Goal of the exercise: Going line by line through the listing below, count each line that includes the word "żółty", and reply with the count only.

Data supplied:

◆ ◆ ◆ ◆

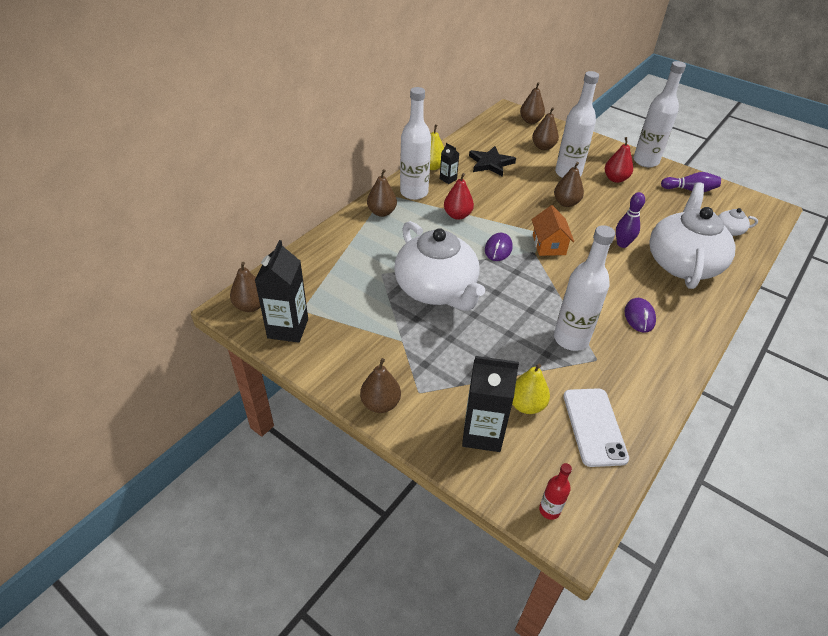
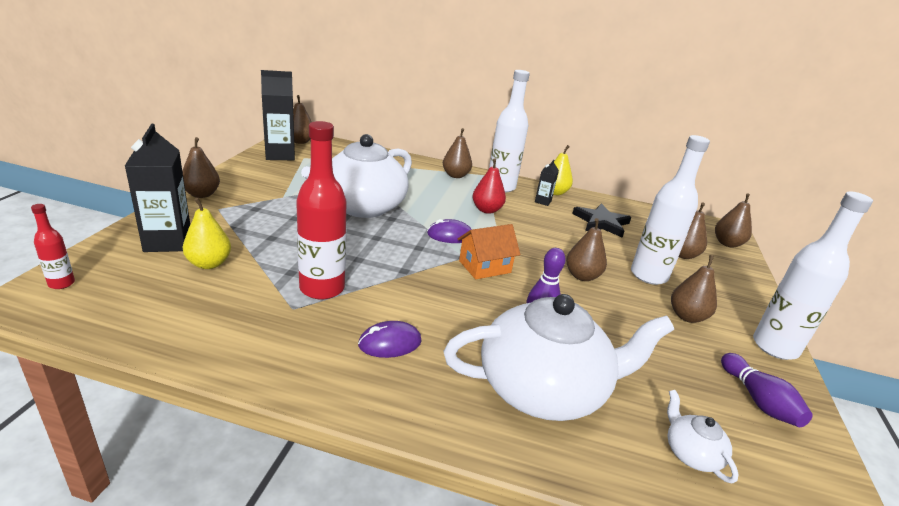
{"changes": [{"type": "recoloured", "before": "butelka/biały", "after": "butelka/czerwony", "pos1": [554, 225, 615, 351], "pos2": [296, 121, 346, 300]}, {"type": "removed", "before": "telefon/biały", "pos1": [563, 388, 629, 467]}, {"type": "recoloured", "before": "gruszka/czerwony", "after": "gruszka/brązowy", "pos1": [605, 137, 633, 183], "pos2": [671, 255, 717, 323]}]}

◆ ◆ ◆ ◆

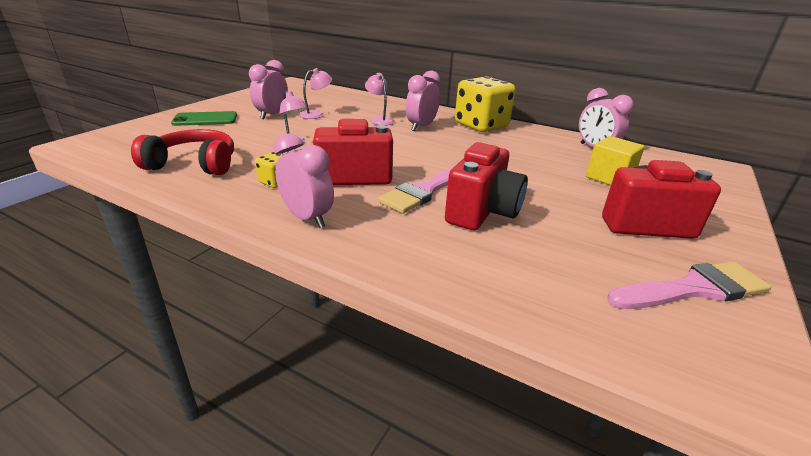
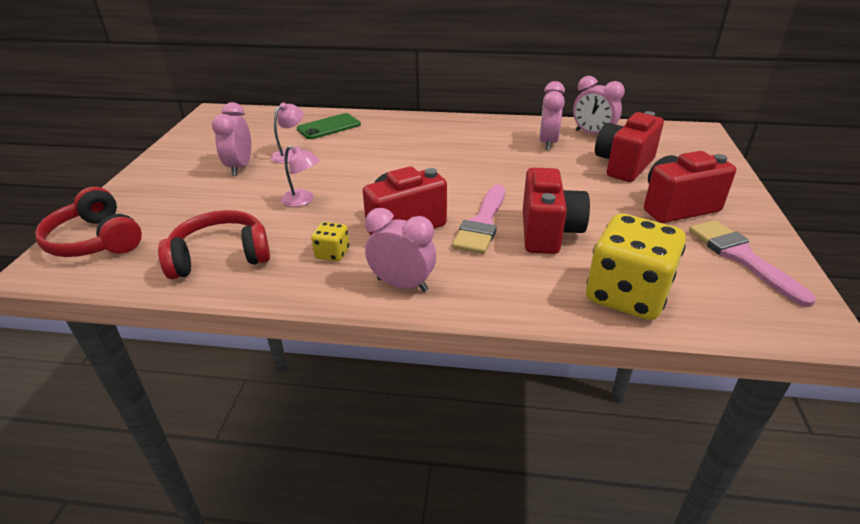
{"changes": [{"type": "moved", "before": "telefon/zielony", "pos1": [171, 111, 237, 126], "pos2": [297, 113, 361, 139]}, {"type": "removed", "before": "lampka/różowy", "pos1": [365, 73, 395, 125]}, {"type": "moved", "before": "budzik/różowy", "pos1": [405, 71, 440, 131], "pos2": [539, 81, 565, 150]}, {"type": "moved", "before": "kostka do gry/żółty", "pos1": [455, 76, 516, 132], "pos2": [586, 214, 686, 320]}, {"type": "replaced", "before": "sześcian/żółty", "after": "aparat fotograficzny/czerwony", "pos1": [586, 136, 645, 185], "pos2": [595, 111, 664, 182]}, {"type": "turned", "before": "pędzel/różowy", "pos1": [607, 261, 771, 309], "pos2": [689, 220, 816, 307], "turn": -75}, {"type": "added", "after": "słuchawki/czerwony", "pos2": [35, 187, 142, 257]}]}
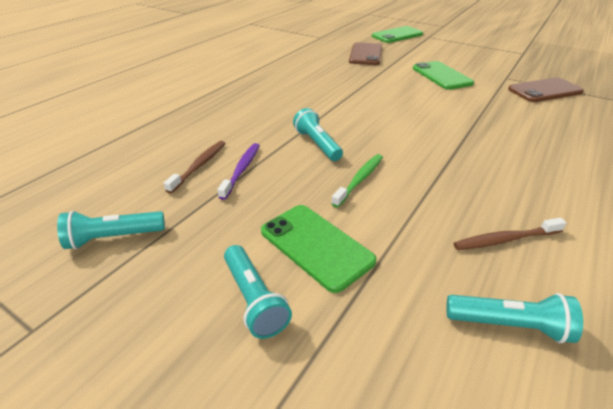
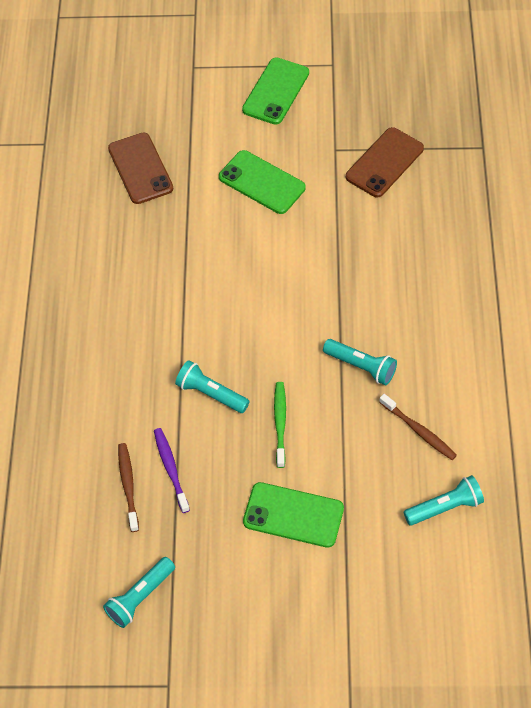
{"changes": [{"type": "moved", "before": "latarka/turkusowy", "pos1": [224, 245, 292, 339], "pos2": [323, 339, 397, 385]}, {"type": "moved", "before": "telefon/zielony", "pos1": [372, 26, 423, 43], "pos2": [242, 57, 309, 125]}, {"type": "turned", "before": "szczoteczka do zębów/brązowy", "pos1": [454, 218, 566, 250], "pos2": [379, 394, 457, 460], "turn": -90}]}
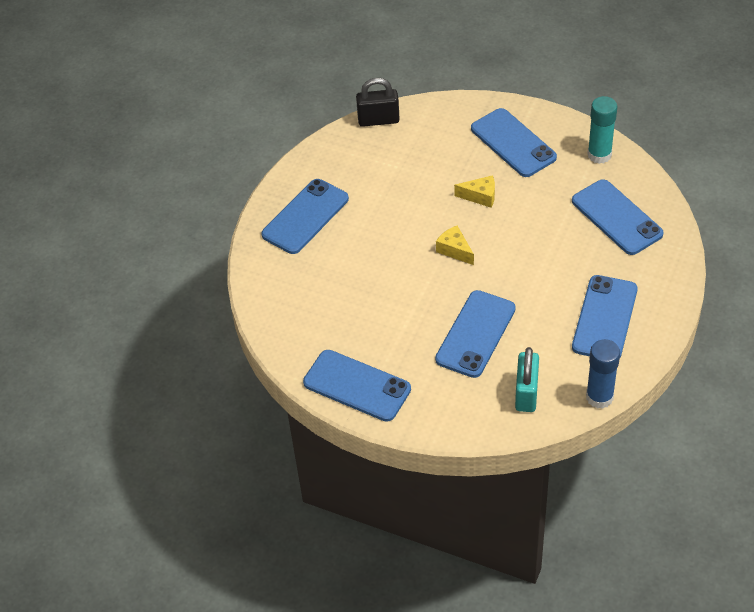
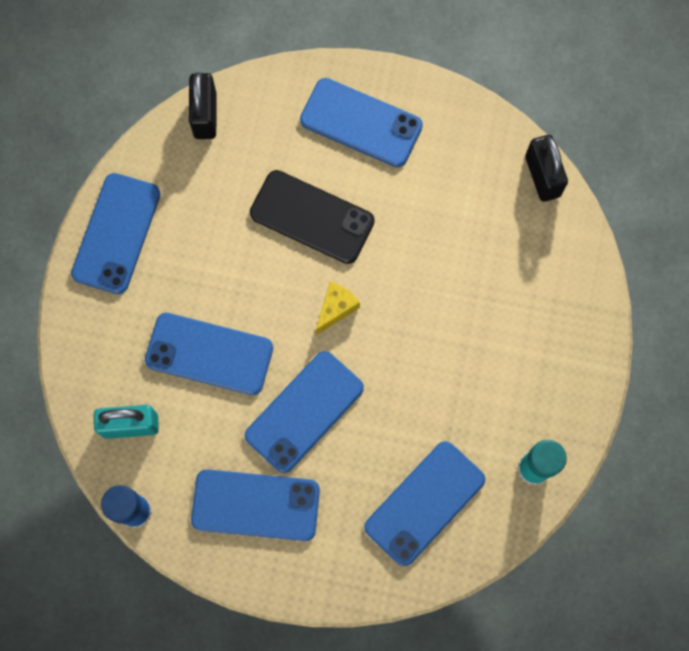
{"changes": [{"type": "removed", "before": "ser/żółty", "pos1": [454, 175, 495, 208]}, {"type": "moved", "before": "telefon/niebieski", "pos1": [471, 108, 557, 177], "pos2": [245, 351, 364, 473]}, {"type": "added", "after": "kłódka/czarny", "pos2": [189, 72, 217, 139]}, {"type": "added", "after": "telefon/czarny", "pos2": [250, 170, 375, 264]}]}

◆ ◆ ◆ ◆

Task result: 2